----- Data entries
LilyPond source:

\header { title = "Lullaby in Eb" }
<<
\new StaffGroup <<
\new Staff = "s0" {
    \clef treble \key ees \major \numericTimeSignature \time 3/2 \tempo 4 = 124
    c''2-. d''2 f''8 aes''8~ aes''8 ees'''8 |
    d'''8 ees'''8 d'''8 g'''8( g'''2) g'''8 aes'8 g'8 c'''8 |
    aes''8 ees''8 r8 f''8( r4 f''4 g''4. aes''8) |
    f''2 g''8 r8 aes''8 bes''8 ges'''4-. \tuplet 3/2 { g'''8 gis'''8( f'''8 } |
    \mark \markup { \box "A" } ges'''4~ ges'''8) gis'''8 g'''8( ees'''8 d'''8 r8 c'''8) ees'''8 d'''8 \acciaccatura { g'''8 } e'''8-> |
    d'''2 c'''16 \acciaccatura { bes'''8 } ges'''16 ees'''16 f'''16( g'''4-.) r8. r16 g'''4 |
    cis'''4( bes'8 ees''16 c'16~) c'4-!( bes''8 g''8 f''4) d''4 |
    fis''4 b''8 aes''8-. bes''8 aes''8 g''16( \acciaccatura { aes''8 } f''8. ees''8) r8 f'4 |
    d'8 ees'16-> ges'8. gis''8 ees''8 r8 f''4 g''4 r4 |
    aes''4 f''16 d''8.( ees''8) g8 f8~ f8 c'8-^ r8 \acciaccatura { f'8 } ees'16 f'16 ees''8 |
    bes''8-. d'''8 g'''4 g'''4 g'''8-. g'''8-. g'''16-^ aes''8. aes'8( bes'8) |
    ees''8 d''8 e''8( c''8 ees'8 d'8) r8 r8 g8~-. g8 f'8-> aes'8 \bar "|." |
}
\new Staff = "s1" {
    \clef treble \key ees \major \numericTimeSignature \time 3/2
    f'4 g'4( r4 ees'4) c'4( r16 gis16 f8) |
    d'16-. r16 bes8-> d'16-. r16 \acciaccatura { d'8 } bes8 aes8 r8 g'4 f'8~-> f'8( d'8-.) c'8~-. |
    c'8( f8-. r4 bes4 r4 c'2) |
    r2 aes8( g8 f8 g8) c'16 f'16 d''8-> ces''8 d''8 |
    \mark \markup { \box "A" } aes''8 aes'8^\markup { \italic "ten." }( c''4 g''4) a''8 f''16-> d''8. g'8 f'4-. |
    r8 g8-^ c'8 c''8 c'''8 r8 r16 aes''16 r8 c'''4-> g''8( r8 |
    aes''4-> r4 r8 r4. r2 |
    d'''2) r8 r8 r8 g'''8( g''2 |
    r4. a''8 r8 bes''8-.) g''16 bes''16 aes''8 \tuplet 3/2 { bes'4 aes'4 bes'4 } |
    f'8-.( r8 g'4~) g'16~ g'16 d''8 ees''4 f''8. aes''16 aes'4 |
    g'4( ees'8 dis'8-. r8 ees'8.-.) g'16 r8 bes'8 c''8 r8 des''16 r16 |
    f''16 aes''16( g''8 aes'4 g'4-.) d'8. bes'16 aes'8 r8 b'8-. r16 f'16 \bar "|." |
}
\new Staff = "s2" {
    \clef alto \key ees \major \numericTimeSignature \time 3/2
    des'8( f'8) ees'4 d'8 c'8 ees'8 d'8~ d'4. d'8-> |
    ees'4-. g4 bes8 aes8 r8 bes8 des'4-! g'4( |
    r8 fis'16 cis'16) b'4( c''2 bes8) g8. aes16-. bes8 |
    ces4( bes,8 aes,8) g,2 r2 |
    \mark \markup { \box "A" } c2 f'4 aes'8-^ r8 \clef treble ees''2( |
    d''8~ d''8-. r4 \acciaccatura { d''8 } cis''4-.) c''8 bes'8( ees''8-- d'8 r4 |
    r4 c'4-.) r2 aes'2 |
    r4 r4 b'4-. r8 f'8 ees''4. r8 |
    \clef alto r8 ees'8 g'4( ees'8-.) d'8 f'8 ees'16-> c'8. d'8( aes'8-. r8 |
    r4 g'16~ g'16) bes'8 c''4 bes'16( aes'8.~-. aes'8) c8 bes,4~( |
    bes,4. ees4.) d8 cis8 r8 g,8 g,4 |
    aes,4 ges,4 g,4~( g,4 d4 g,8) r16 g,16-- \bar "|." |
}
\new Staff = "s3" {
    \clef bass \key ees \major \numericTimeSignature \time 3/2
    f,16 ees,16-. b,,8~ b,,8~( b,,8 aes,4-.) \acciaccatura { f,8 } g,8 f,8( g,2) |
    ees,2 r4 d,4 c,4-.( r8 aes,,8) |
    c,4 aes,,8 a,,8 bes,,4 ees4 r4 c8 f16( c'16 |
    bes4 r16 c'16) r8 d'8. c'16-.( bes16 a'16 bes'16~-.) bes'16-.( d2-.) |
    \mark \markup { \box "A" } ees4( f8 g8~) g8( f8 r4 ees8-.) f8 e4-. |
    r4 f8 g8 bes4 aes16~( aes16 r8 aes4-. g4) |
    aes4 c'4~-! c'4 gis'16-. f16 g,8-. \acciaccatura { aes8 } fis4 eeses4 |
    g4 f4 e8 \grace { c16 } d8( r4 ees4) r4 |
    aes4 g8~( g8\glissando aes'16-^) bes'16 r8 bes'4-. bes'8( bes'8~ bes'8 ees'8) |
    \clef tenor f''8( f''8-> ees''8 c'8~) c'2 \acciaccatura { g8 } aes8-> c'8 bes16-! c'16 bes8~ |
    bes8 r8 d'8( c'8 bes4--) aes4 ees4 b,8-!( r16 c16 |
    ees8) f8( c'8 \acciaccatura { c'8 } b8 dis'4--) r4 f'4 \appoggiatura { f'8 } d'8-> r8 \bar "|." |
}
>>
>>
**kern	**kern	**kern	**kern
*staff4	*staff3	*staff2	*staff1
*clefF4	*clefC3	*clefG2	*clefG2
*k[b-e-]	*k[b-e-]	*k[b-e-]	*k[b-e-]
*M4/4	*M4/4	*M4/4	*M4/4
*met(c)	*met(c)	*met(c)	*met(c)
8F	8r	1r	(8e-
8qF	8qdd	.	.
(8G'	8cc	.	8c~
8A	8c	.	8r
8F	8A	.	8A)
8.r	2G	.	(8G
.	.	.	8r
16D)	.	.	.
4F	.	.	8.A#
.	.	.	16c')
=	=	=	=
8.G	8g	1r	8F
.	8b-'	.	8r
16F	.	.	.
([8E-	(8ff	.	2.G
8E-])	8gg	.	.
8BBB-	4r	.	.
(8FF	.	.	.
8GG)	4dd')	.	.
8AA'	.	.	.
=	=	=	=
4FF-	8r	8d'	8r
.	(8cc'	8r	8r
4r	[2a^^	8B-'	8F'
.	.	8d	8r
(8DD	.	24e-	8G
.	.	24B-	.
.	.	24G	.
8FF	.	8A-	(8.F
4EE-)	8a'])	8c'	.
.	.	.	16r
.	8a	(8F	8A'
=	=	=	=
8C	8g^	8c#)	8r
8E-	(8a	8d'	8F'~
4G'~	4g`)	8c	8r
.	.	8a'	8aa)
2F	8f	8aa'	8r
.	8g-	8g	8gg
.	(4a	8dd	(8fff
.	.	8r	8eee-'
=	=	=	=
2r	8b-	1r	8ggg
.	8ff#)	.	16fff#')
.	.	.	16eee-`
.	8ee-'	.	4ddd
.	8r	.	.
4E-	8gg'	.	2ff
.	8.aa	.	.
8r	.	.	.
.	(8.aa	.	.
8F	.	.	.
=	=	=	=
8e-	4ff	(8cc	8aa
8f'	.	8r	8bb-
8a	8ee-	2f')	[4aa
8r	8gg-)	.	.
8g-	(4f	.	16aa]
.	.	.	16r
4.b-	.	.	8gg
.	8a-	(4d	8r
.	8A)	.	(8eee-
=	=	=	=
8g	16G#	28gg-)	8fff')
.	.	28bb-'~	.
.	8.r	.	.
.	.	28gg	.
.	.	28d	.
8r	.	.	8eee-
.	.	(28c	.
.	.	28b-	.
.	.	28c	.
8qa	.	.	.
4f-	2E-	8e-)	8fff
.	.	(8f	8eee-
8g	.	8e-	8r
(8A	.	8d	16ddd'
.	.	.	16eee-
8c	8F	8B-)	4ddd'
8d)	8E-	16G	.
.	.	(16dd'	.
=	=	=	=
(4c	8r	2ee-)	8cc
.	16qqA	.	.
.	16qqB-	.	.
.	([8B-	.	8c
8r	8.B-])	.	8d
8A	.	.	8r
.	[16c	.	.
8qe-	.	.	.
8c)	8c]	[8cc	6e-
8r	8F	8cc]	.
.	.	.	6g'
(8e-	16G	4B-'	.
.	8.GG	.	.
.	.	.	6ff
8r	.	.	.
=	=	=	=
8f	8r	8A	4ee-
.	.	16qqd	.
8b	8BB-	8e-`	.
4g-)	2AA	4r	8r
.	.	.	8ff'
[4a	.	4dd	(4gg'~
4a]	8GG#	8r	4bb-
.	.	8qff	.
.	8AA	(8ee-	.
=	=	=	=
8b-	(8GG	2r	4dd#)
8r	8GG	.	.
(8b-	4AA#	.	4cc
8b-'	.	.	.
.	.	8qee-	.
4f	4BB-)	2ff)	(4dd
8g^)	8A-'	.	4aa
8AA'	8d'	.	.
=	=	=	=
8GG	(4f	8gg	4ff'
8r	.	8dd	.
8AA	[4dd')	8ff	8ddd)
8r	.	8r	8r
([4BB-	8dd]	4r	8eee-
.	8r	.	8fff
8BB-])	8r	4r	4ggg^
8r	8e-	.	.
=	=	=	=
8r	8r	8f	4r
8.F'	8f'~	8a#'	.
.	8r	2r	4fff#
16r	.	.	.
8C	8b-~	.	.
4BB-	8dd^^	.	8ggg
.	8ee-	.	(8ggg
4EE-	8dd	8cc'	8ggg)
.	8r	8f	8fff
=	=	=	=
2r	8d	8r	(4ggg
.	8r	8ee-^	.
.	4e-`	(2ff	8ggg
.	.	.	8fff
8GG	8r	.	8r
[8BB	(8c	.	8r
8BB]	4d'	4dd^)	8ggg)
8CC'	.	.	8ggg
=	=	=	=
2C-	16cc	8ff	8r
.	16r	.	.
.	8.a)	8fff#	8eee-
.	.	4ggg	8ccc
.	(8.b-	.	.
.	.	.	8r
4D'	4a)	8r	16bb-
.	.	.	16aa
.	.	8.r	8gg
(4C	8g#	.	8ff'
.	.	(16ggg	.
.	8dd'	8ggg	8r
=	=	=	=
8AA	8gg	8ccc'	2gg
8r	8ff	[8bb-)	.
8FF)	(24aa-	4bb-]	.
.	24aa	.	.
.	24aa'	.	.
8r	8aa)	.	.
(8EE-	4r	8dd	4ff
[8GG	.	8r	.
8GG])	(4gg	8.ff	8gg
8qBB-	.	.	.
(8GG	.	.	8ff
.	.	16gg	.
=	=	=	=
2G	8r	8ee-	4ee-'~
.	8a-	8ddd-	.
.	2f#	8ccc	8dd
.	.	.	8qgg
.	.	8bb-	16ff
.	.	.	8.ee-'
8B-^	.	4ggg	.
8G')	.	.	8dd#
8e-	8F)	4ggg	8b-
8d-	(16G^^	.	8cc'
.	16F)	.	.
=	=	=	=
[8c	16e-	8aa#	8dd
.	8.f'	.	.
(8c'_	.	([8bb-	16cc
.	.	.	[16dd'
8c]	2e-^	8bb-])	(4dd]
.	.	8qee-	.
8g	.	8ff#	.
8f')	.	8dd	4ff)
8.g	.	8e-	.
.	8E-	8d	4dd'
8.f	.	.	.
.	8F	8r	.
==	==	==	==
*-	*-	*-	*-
----------
= What needs to be done =
Count the lines of the records that contain the string "numericTimeSignature".

= Result for this task =
4